Version difference data
——————————
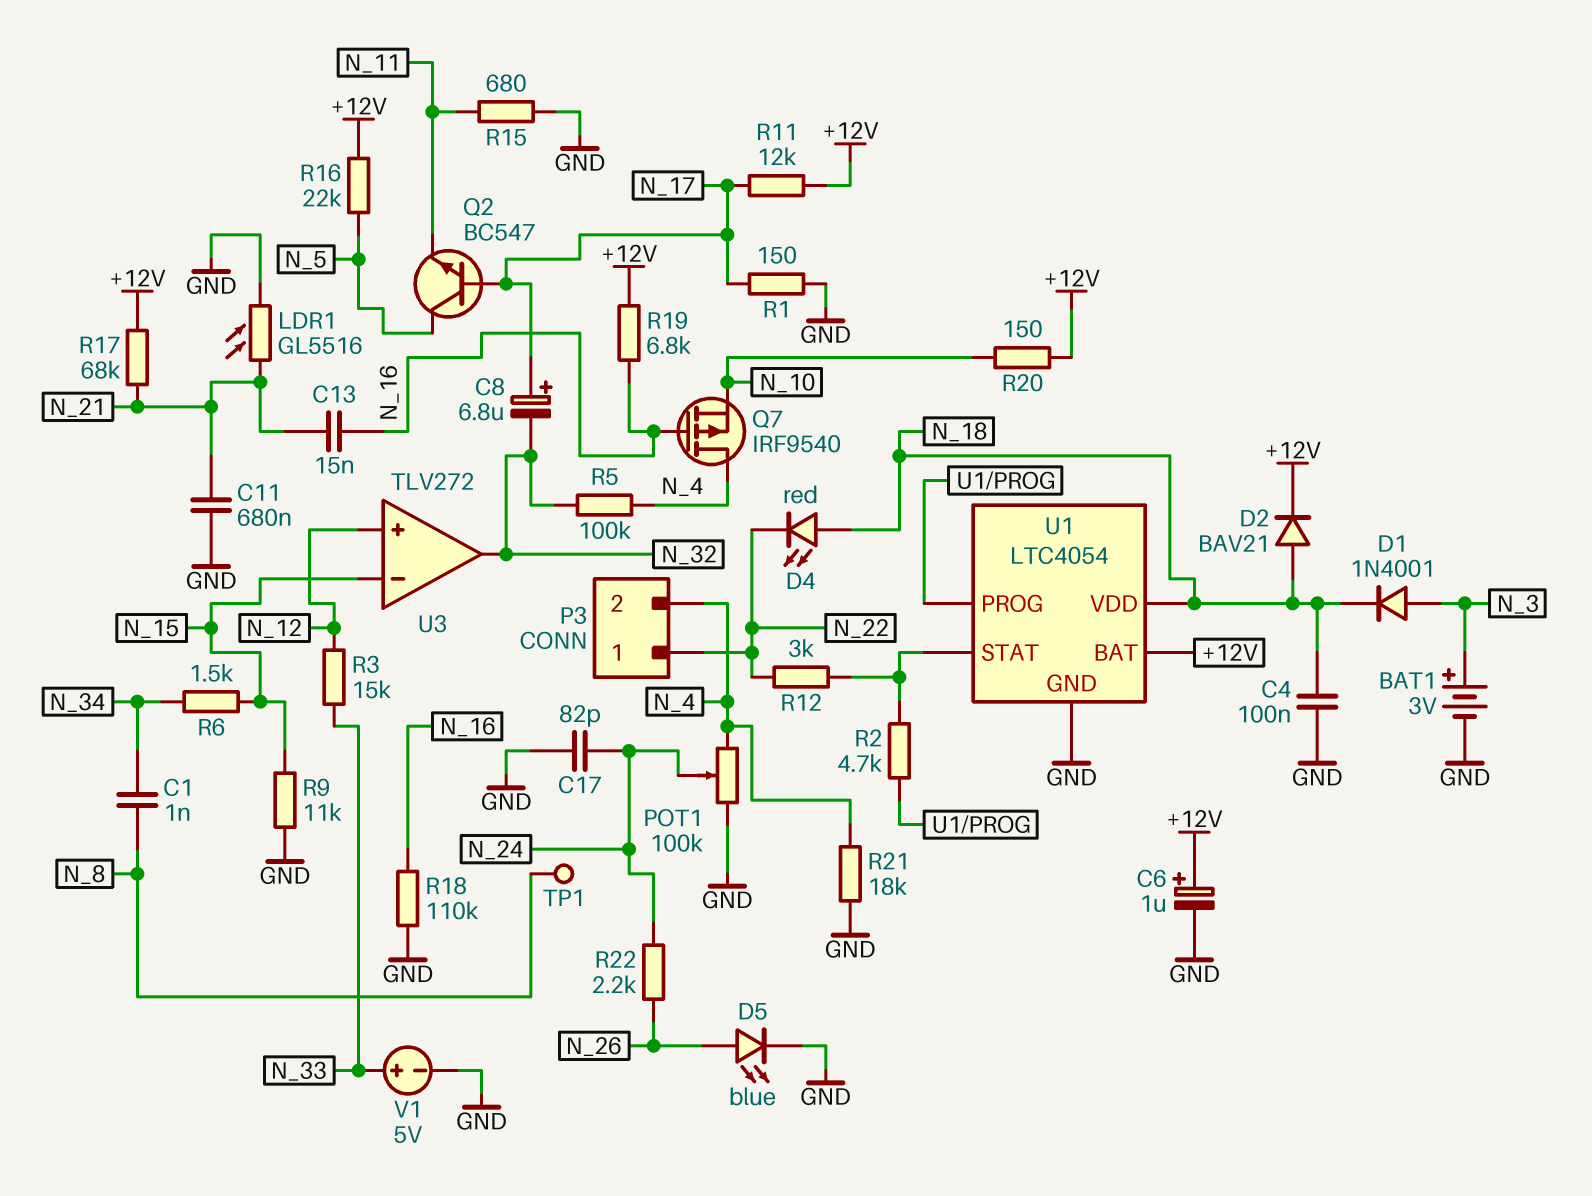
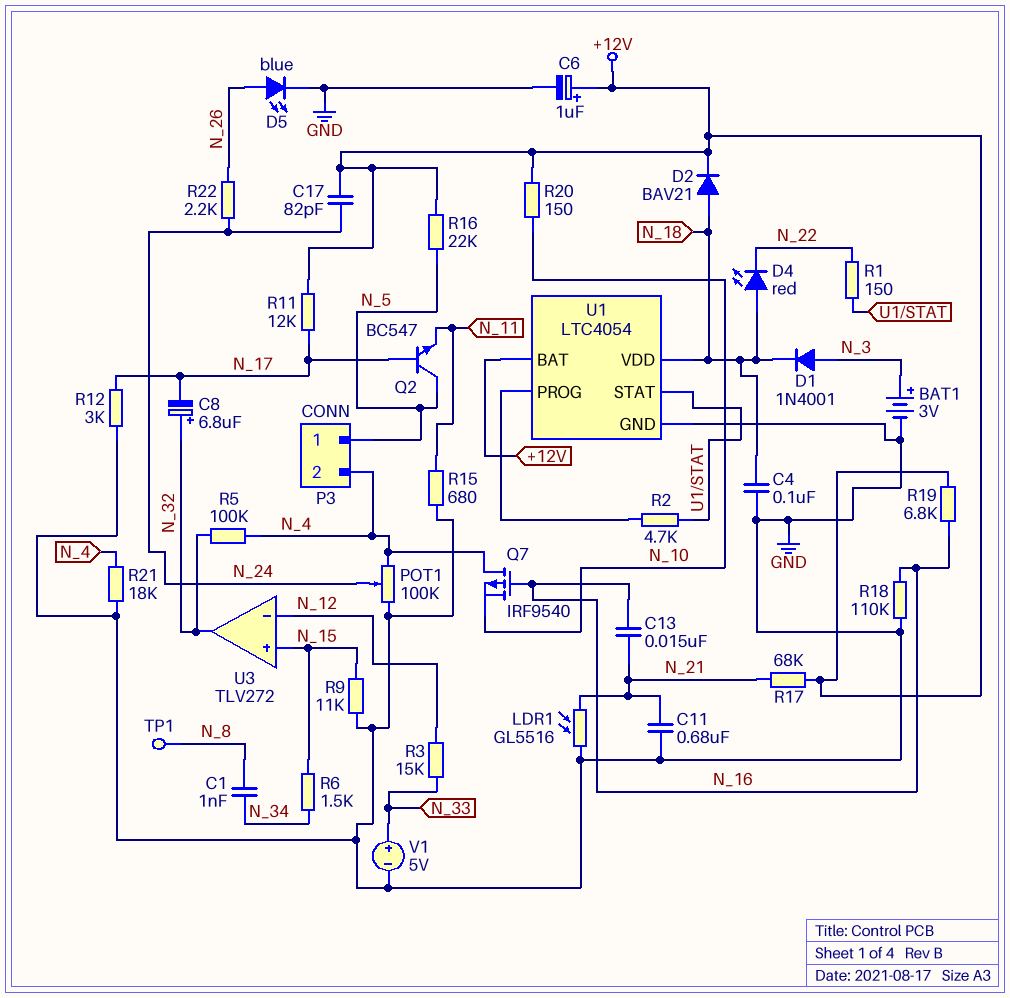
C8: 6.8uF (plus N_17, minus N_32) -> 6.8uF (plus N_32, minus N_17)
C17: 82pF (GND, N_24) -> 82pF (+12V, N_24)
P3 pin 1: N_22 -> N_5
R1: 150 (GND, N_17) -> 150 (N_22, U1/STAT)
R12: 3k (N_22, U1/STAT) -> 3k (GND, N_17)
U3 pin in+: N_12 -> N_15
U3 pin in-: N_15 -> N_12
——————————
WHAT YOU SHOULD DO: The result consists of the line with "P3 pin 1: N_22 -> N_5" through the last line of the entries above, repeated exactly and with nothing else.

ANSWER TO THIS PROBLEM:
P3 pin 1: N_22 -> N_5
R1: 150 (GND, N_17) -> 150 (N_22, U1/STAT)
R12: 3k (N_22, U1/STAT) -> 3k (GND, N_17)
U3 pin in+: N_12 -> N_15
U3 pin in-: N_15 -> N_12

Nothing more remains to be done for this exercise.